§ **EXERCISE OBJECTIVE**:
Search the records for the word "VOUT" and report each line that has it.

Items from a dataset
BEGIN

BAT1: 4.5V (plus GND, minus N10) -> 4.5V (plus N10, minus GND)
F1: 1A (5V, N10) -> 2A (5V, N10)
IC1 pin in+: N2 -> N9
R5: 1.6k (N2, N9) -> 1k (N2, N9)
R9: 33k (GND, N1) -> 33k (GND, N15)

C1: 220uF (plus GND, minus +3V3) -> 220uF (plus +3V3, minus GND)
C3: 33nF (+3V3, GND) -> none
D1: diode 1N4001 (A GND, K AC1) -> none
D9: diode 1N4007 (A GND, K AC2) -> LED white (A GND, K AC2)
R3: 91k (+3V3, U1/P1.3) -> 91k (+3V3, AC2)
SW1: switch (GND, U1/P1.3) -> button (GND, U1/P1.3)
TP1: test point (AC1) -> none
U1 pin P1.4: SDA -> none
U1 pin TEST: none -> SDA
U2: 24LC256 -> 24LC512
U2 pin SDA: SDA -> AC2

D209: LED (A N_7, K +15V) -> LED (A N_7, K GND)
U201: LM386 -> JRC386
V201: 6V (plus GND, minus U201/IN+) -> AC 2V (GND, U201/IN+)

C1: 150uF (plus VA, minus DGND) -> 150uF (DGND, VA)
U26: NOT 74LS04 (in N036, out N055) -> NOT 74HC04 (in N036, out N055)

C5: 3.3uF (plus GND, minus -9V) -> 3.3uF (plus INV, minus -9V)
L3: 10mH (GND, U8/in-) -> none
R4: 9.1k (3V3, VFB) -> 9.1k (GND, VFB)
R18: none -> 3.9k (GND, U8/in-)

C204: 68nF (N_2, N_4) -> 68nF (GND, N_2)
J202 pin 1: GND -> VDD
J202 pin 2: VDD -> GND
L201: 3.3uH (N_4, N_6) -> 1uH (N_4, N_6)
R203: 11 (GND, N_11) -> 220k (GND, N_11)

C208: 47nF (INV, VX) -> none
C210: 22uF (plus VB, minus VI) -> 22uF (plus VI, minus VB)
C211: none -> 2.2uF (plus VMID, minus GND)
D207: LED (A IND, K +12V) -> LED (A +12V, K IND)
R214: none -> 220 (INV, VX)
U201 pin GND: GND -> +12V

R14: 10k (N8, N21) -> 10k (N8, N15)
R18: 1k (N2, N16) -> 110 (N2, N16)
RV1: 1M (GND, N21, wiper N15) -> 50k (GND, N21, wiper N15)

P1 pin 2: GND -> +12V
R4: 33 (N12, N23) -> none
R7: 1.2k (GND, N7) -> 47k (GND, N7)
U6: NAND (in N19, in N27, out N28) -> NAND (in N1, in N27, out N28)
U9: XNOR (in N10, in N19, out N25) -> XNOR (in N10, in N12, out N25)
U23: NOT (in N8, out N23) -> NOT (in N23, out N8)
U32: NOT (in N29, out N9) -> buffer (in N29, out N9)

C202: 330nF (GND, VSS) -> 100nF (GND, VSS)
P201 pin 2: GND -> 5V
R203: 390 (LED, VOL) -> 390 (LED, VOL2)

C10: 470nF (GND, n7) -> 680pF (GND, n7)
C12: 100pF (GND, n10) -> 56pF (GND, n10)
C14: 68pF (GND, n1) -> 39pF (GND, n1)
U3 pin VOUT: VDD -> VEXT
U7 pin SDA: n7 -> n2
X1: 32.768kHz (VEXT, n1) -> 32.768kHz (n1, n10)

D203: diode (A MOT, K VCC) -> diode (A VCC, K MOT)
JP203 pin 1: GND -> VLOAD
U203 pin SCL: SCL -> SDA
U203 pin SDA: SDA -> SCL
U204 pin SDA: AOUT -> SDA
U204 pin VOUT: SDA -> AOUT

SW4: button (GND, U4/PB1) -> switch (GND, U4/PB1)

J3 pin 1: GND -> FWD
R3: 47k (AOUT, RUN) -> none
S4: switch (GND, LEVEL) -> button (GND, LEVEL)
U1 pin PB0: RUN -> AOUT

END

§ **TASK RESULT**:
U3 pin VOUT: VDD -> VEXT
U204 pin VOUT: SDA -> AOUT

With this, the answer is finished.